## Exercise details
In the entries below, find the line containing "pink 1x1 plate [276,179,336,226]". Write out that line and all lines after it, exactly, and nothing else.

## Records provided
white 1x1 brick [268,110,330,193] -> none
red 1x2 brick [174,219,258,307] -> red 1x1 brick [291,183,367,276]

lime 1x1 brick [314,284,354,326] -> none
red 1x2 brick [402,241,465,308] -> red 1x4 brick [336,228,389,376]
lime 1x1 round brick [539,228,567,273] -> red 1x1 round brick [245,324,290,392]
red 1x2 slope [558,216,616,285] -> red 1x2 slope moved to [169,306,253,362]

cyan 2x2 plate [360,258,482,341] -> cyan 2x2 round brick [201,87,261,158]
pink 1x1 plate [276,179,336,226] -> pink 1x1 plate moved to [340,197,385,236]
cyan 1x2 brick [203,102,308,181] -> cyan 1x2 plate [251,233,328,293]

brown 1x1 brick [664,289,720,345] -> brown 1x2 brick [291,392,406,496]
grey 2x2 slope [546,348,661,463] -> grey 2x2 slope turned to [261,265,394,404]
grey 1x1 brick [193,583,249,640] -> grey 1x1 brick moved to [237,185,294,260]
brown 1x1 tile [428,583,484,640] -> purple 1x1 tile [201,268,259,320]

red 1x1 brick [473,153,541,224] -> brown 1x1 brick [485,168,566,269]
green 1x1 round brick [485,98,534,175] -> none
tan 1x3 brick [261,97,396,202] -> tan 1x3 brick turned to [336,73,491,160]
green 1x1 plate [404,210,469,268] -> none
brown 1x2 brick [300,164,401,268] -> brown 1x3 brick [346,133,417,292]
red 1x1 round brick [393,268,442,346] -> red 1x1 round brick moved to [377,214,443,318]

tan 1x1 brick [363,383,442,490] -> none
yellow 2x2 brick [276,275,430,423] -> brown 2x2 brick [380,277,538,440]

## Response to this task
pink 1x1 plate [276,179,336,226] -> pink 1x1 plate moved to [340,197,385,236]
cyan 1x2 brick [203,102,308,181] -> cyan 1x2 plate [251,233,328,293]

brown 1x1 brick [664,289,720,345] -> brown 1x2 brick [291,392,406,496]
grey 2x2 slope [546,348,661,463] -> grey 2x2 slope turned to [261,265,394,404]
grey 1x1 brick [193,583,249,640] -> grey 1x1 brick moved to [237,185,294,260]
brown 1x1 tile [428,583,484,640] -> purple 1x1 tile [201,268,259,320]

red 1x1 brick [473,153,541,224] -> brown 1x1 brick [485,168,566,269]
green 1x1 round brick [485,98,534,175] -> none
tan 1x3 brick [261,97,396,202] -> tan 1x3 brick turned to [336,73,491,160]
green 1x1 plate [404,210,469,268] -> none
brown 1x2 brick [300,164,401,268] -> brown 1x3 brick [346,133,417,292]
red 1x1 round brick [393,268,442,346] -> red 1x1 round brick moved to [377,214,443,318]

tan 1x1 brick [363,383,442,490] -> none
yellow 2x2 brick [276,275,430,423] -> brown 2x2 brick [380,277,538,440]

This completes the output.